> **Exercise directions**
Your task is to write out every line of the data exactly. Drop the pictures.

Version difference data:
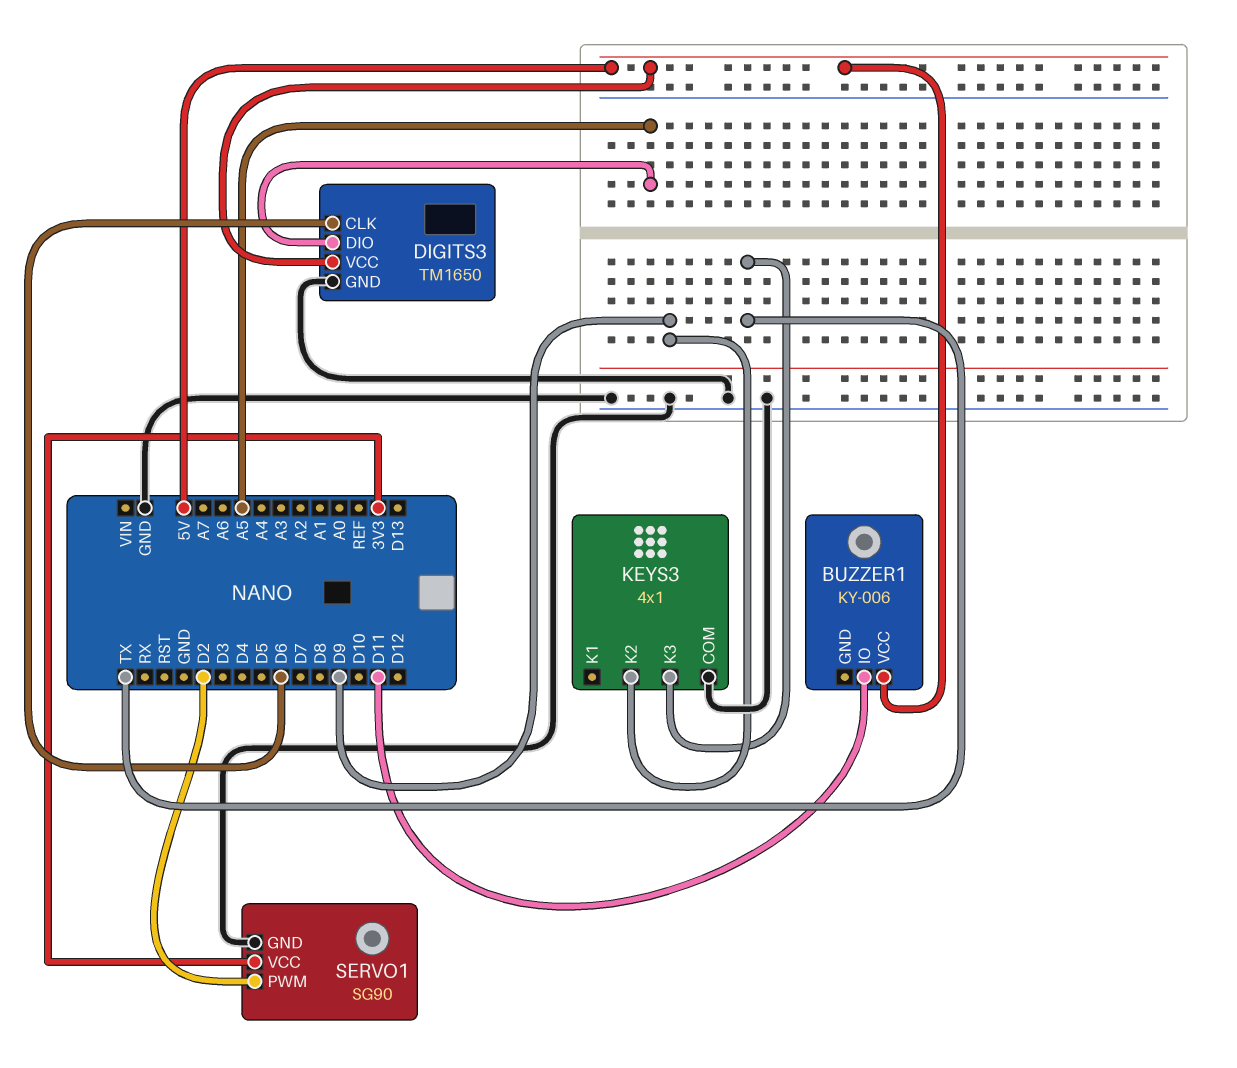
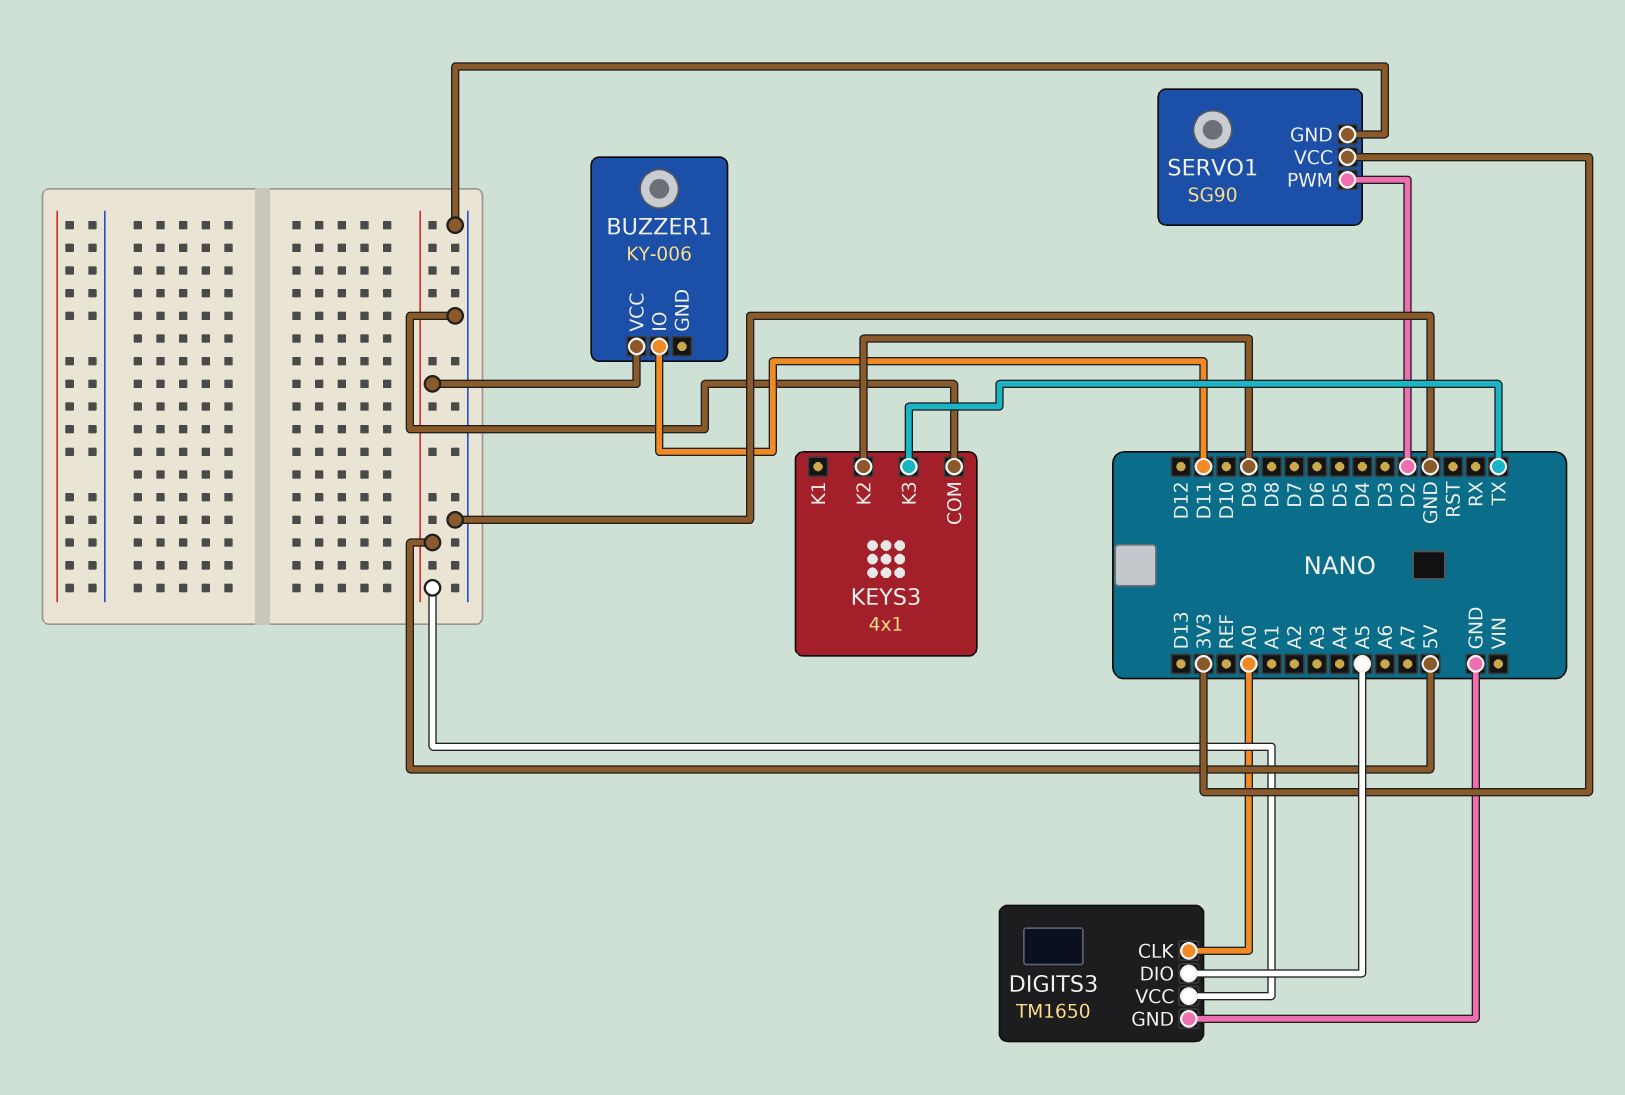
DIGITS3 pin CLK: D6 -> A0

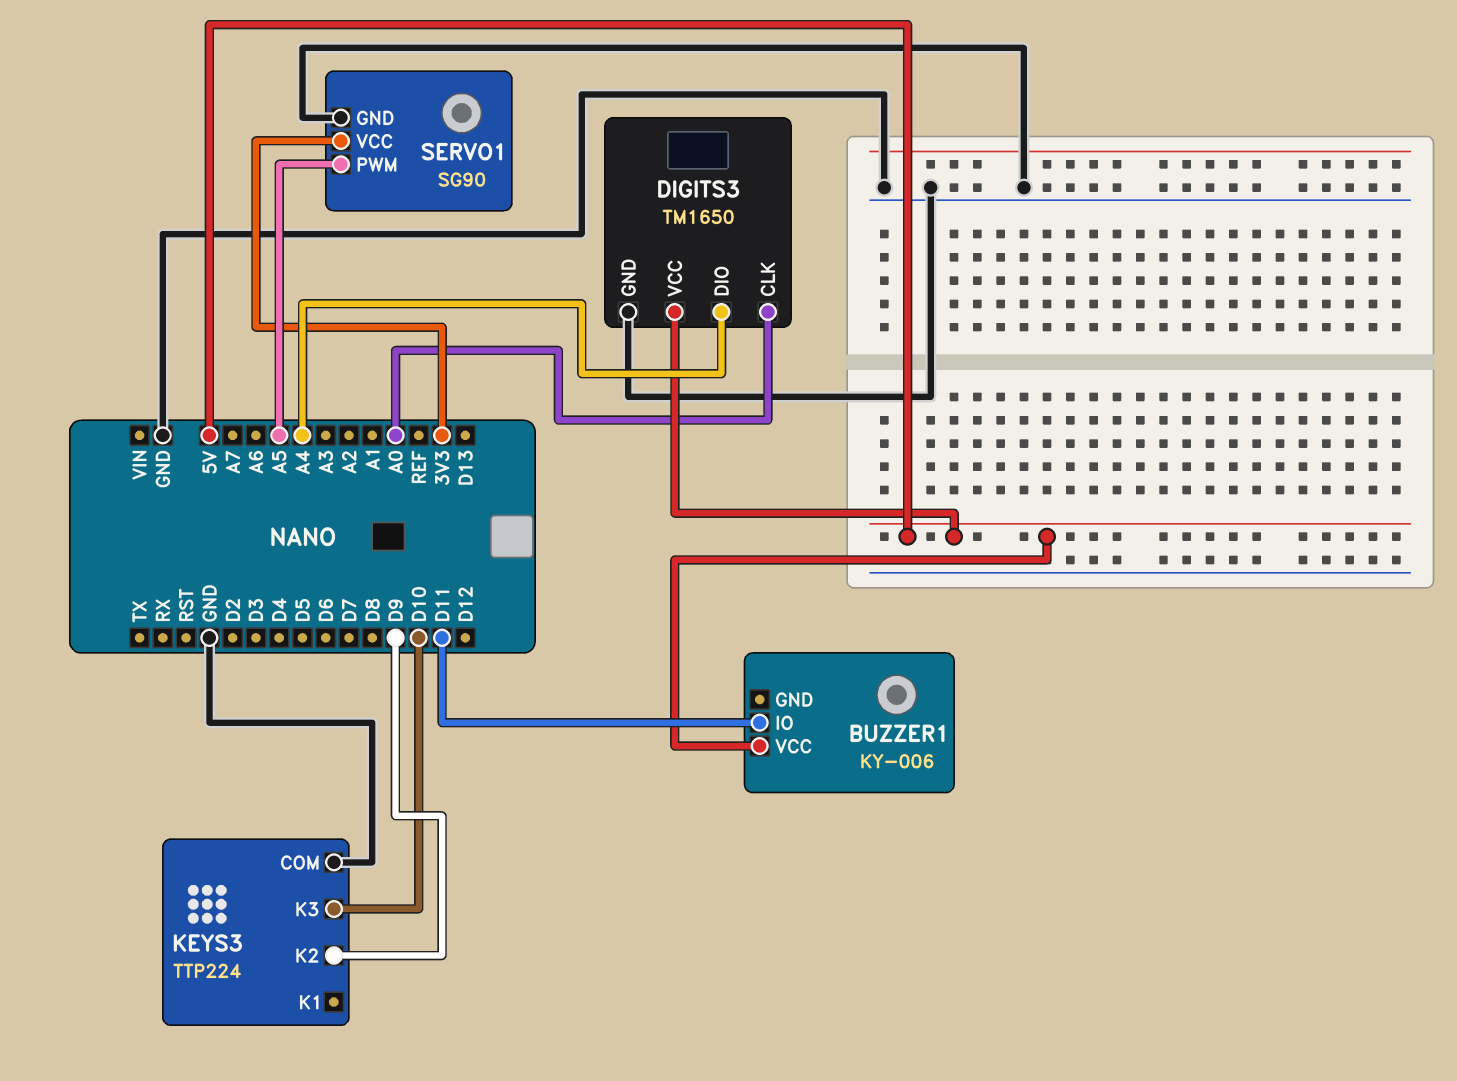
DIGITS3 pin DIO: A5 -> A4
KEYS3: 4x1 -> TTP224
KEYS3 pin K3: TX -> D10
SERVO1 pin PWM: D2 -> A5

> **Written answer**
DIGITS3 pin CLK: D6 -> A0

DIGITS3 pin DIO: A5 -> A4
KEYS3: 4x1 -> TTP224
KEYS3 pin K3: TX -> D10
SERVO1 pin PWM: D2 -> A5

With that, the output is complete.